"""

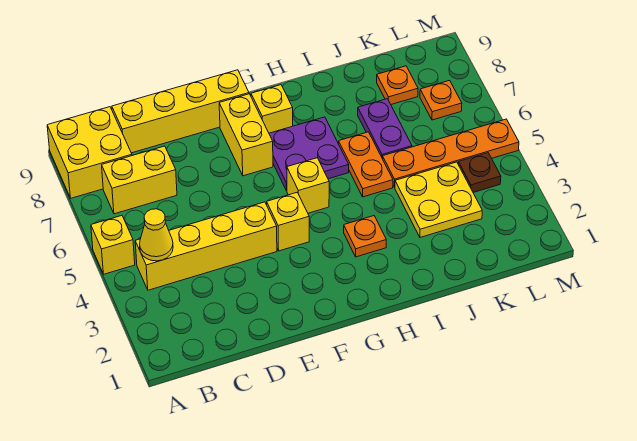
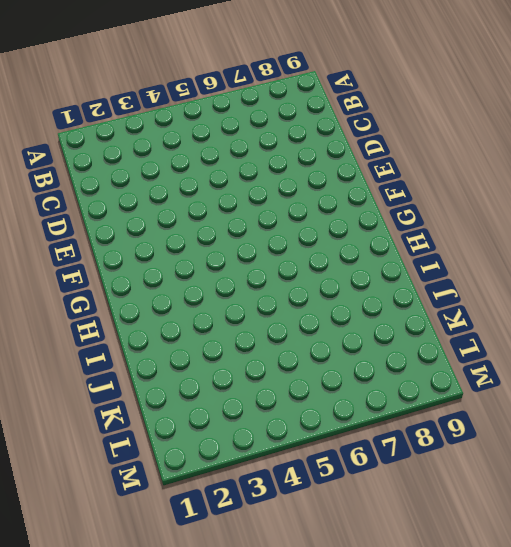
none -> yellow 1x1 brick [91,216,135,274]
none -> yellow 2x2 brick [47,107,132,198]
none -> yellow 1x4 brick [135,202,277,290]

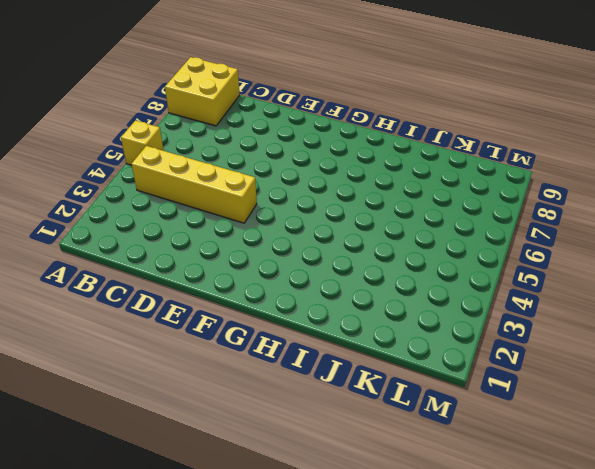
none -> yellow 1x2 brick [102,146,177,214]
none -> yellow 1x4 brick [112,70,249,153]
none -> yellow 1x1 brick [267,193,309,251]

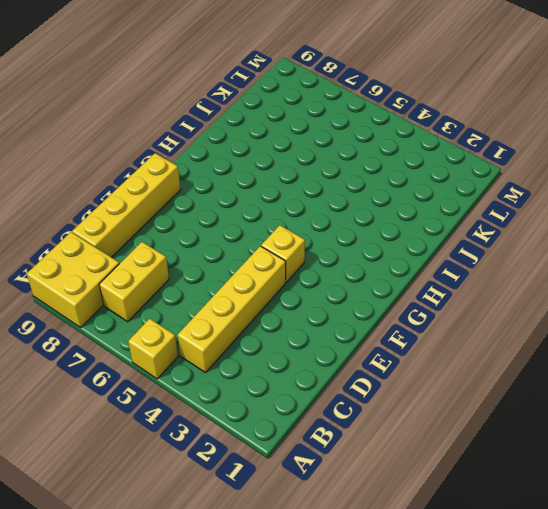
none -> yellow 1x2 brick [219,94,273,176]
none -> yellow 1x1 brick [287,158,329,213]
none -> purple 2x2 plate [269,117,349,191]

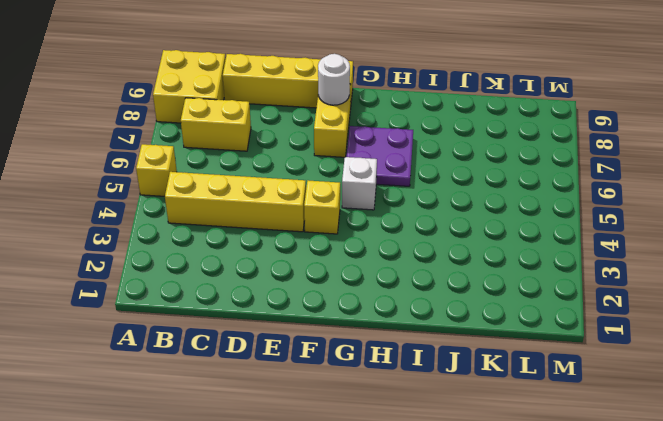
white 1x1 round brick [318,54,350,105] -> none
white 1x1 brick [342,157,377,210] -> yellow 1x1 brick [287,158,329,213]
none -> yellow 1x1 brick [251,85,293,133]
none -> orange 1x1 plate [344,216,386,257]
none -> orange 1x2 plate [339,132,393,197]

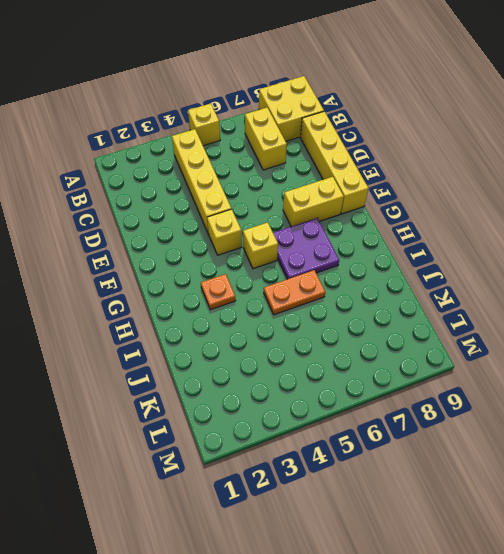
none -> yellow 1x1 brick [251,85,293,133]
none -> yellow 2x2 plate [395,162,482,237]
none -> orange 1x4 plate [382,119,519,187]

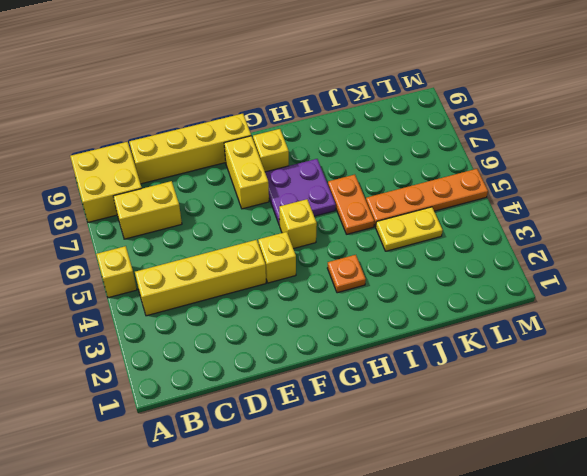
yellow 1x2 plate [376,207,443,251] -> yellow 2x2 plate [395,162,482,237]
none -> purple 1x2 plate [358,99,412,158]
none -> orange 1x1 plate [377,66,418,104]
none -> brown 1x1 plate [458,153,501,192]

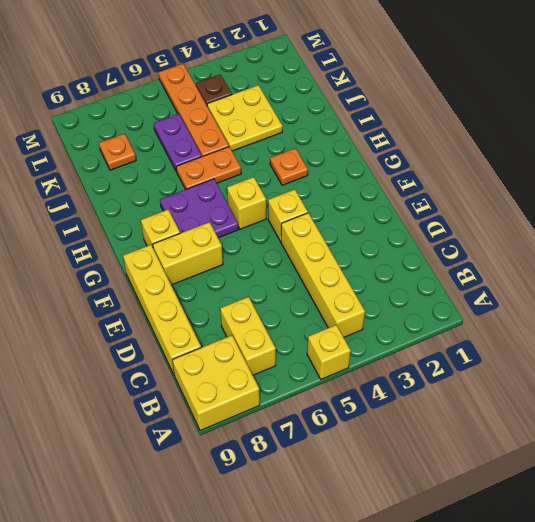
purple 1x2 plate [154,114,202,172] -> purple 1x2 plate turned to [358,99,412,158]
none -> orange 1x1 plate [420,81,462,120]
none -> yellow 1x1 cone [140,209,173,261]

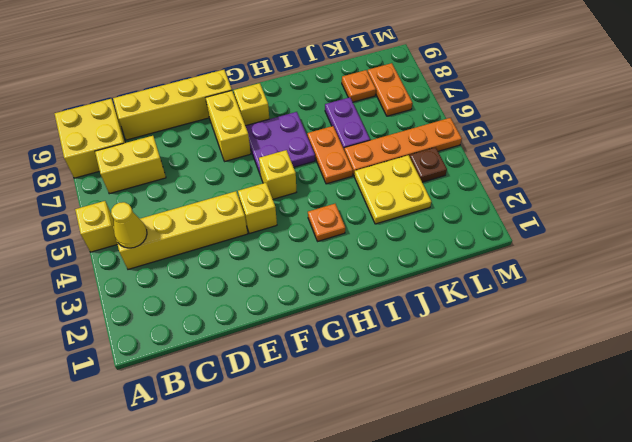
orange 1x2 plate [368,63,412,116] -> orange 1x1 plate [420,81,462,120]

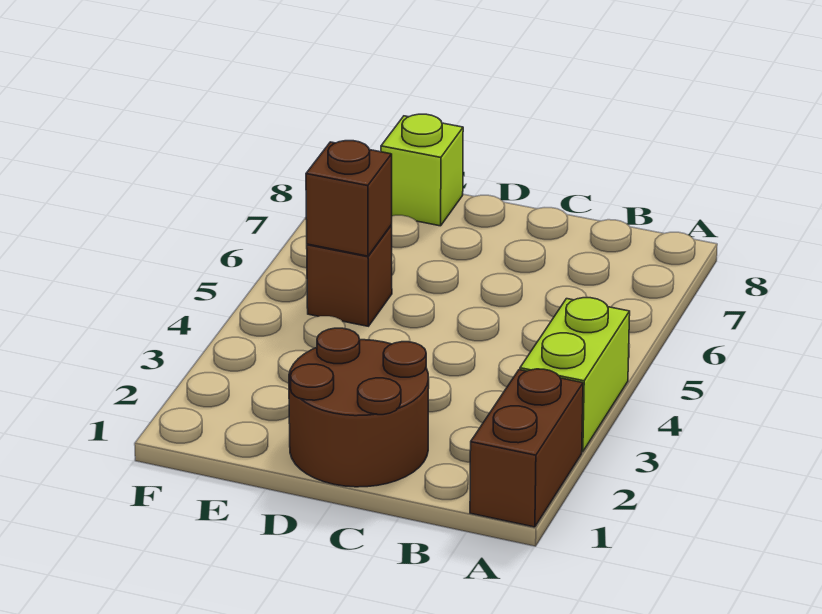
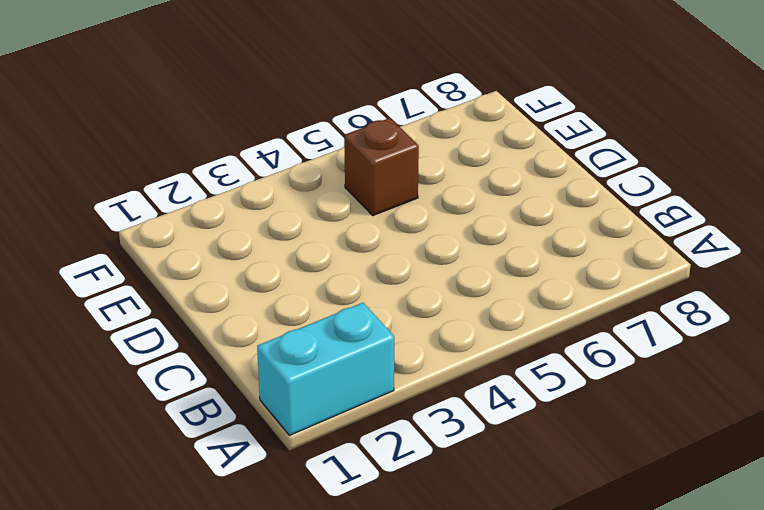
cyan 1x2 brick [257,303,394,435] -> brown 1x2 brick [470,369,583,527]
none -> lime 1x2 brick [520,298,630,452]
none -> brown 2x2 round brick [289,328,429,487]

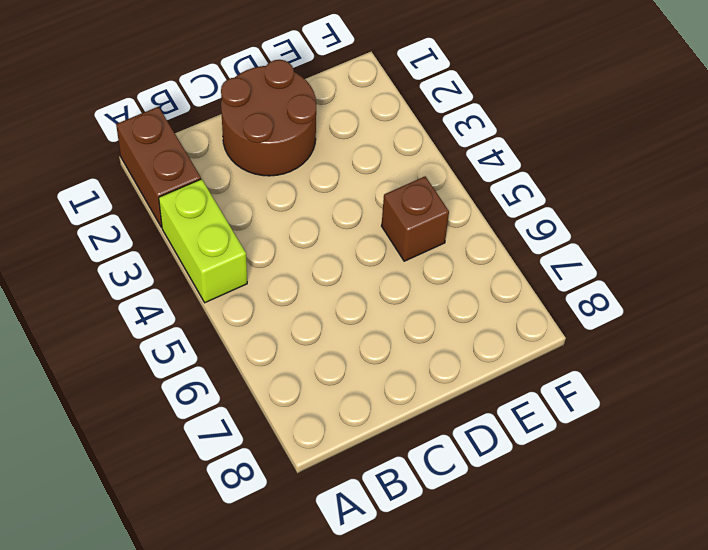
none -> lime 1x1 brick [381,114,463,226]
none -> brown 1x1 brick [306,141,392,256]

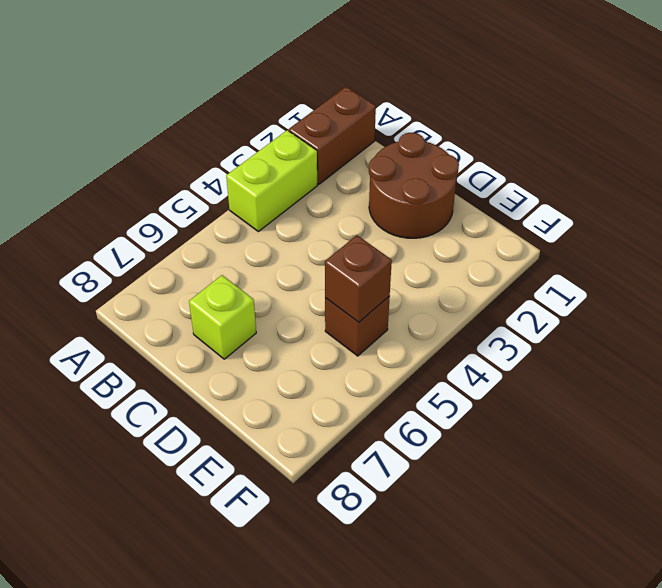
lime 1x1 brick [189,275,256,359] -> lime 1x1 brick moved to [381,114,463,226]

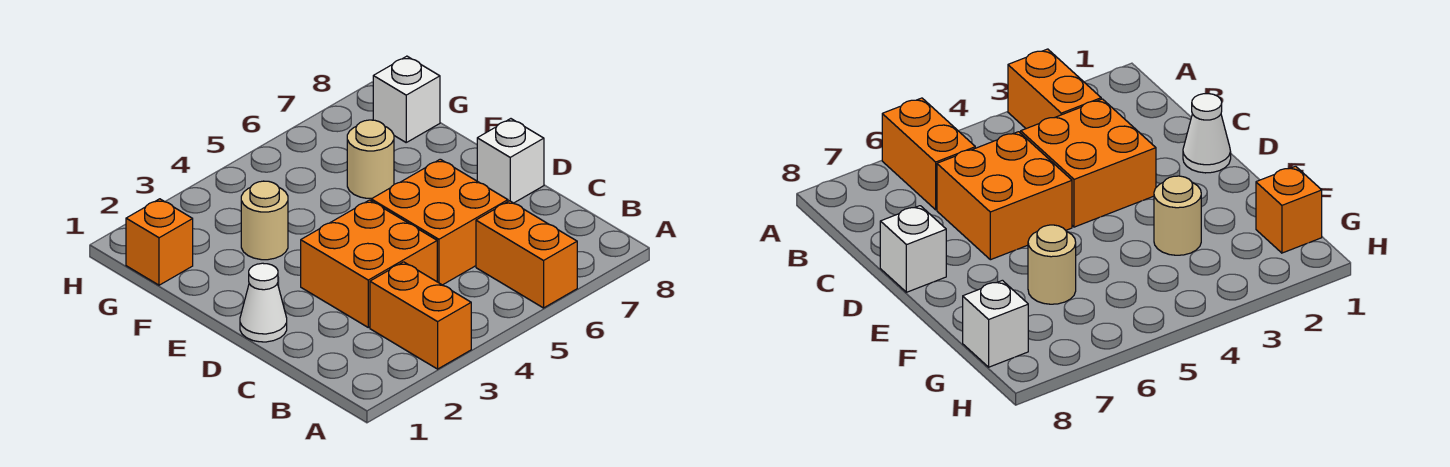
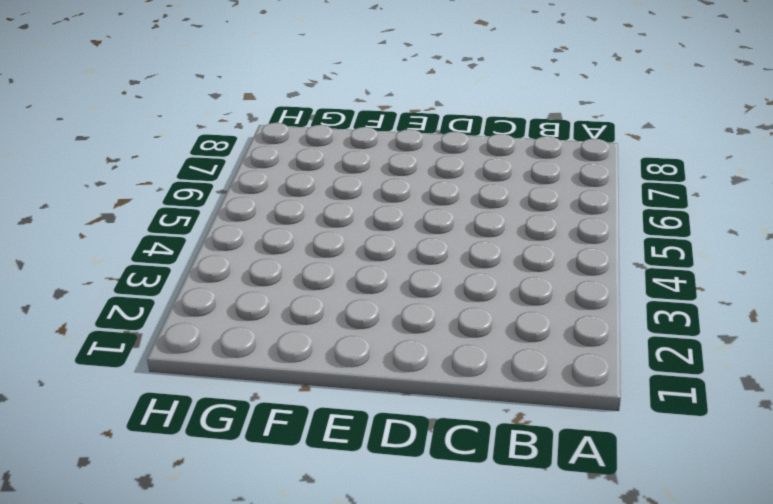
none -> orange 1x2 brick [370,262,471,369]
none -> orange 1x2 brick [476,201,577,308]

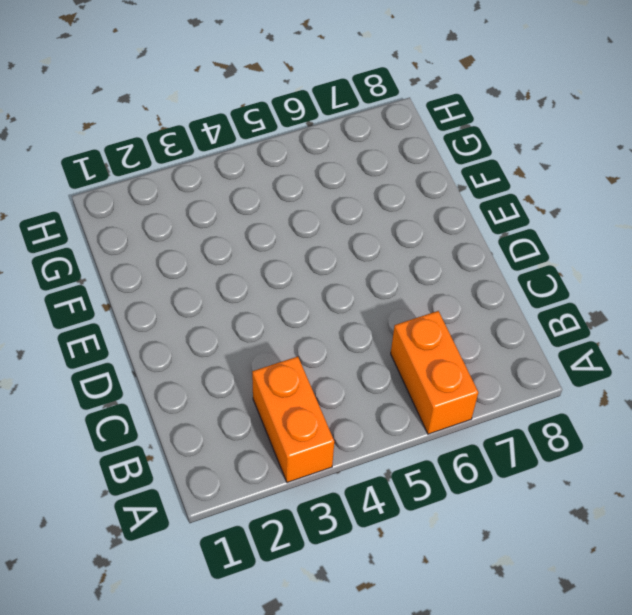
none -> orange 2x2 brick [301,200,437,327]
none -> orange 2x2 brick [371,159,508,285]

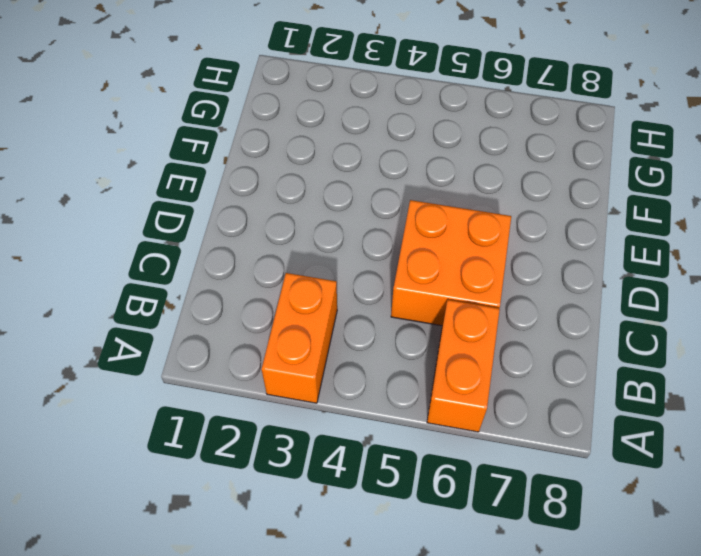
none -> orange 2x2 brick [301,200,437,327]
none -> white 1x1 cone [240,263,287,342]

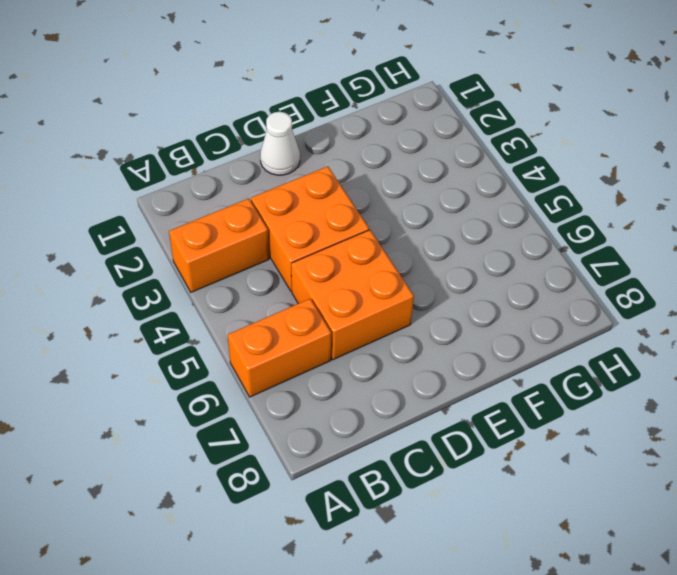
none -> white 1x1 brick [477,119,544,203]
none -> tan 1x1 round brick [241,181,288,260]

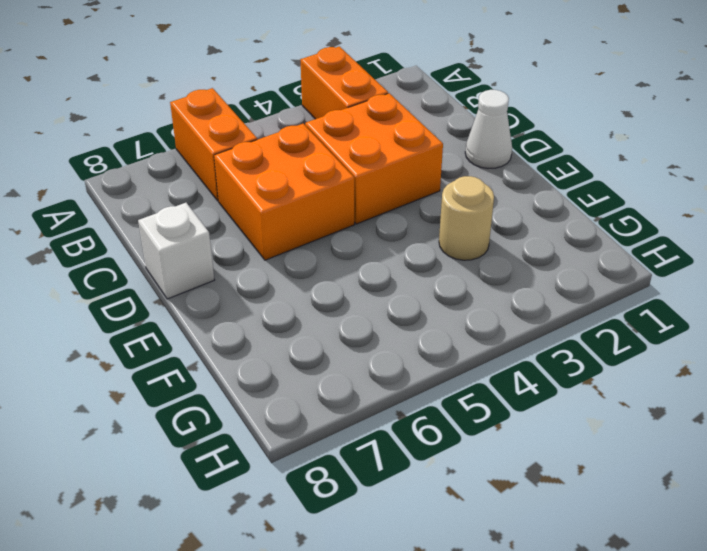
none -> tan 1x1 round brick [347,120,394,198]
none -> orange 1x1 brick [126,199,193,285]

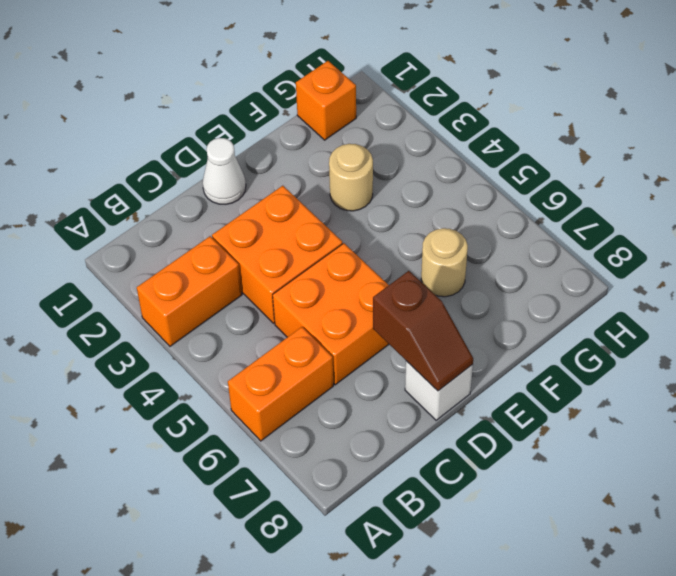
brown 1x2 slope [373,271,473,391] -> none
none -> white 1x1 brick [373,56,440,142]

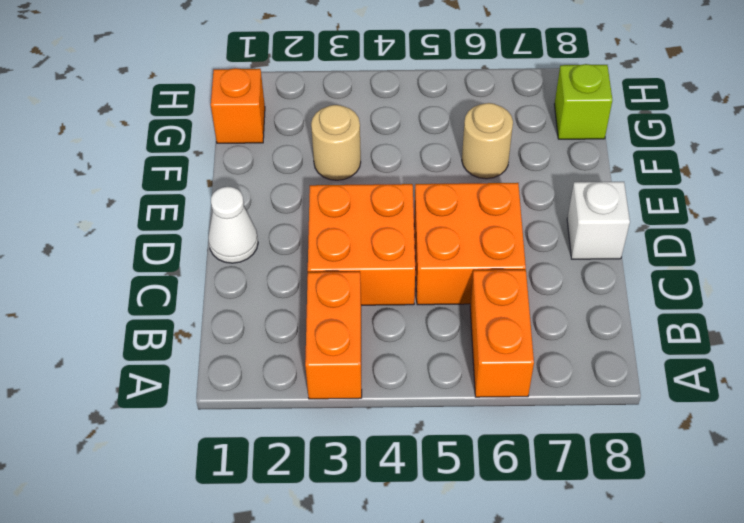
lime 1x1 brick [554,64,612,139] -> white 1x1 brick [373,56,440,142]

"""

Reproduce the entries above exactly. Do not include the images.

none -> yellow 1x1 brick [91,216,135,274]
none -> yellow 2x2 brick [47,107,132,198]
none -> yellow 1x4 brick [135,202,277,290]

none -> yellow 1x2 brick [102,146,177,214]
none -> yellow 1x4 brick [112,70,249,153]
none -> yellow 1x1 brick [267,193,309,251]

none -> yellow 1x2 brick [219,94,273,176]
none -> yellow 1x1 brick [287,158,329,213]
none -> purple 2x2 plate [269,117,349,191]

white 1x1 round brick [318,54,350,105] -> none
white 1x1 brick [342,157,377,210] -> yellow 1x1 brick [287,158,329,213]
none -> yellow 1x1 brick [251,85,293,133]
none -> orange 1x1 plate [344,216,386,257]
none -> orange 1x2 plate [339,132,393,197]

none -> yellow 1x1 brick [251,85,293,133]
none -> yellow 2x2 plate [395,162,482,237]
none -> orange 1x4 plate [382,119,519,187]

yellow 1x2 plate [376,207,443,251] -> yellow 2x2 plate [395,162,482,237]
none -> purple 1x2 plate [358,99,412,158]
none -> orange 1x1 plate [377,66,418,104]
none -> brown 1x1 plate [458,153,501,192]

purple 1x2 plate [154,114,202,172] -> purple 1x2 plate turned to [358,99,412,158]
none -> orange 1x1 plate [420,81,462,120]
none -> yellow 1x1 cone [140,209,173,261]

orange 1x2 plate [368,63,412,116] -> orange 1x1 plate [420,81,462,120]

cyan 1x2 brick [257,303,394,435] -> brown 1x2 brick [470,369,583,527]
none -> lime 1x2 brick [520,298,630,452]
none -> brown 2x2 round brick [289,328,429,487]

none -> lime 1x1 brick [381,114,463,226]
none -> brown 1x1 brick [306,141,392,256]

lime 1x1 brick [189,275,256,359] -> lime 1x1 brick moved to [381,114,463,226]

none -> orange 1x2 brick [370,262,471,369]
none -> orange 1x2 brick [476,201,577,308]

none -> orange 2x2 brick [301,200,437,327]
none -> orange 2x2 brick [371,159,508,285]

none -> orange 2x2 brick [301,200,437,327]
none -> white 1x1 cone [240,263,287,342]

none -> white 1x1 brick [477,119,544,203]
none -> tan 1x1 round brick [241,181,288,260]

none -> tan 1x1 round brick [347,120,394,198]
none -> orange 1x1 brick [126,199,193,285]

brown 1x2 slope [373,271,473,391] -> none
none -> white 1x1 brick [373,56,440,142]

lime 1x1 brick [554,64,612,139] -> white 1x1 brick [373,56,440,142]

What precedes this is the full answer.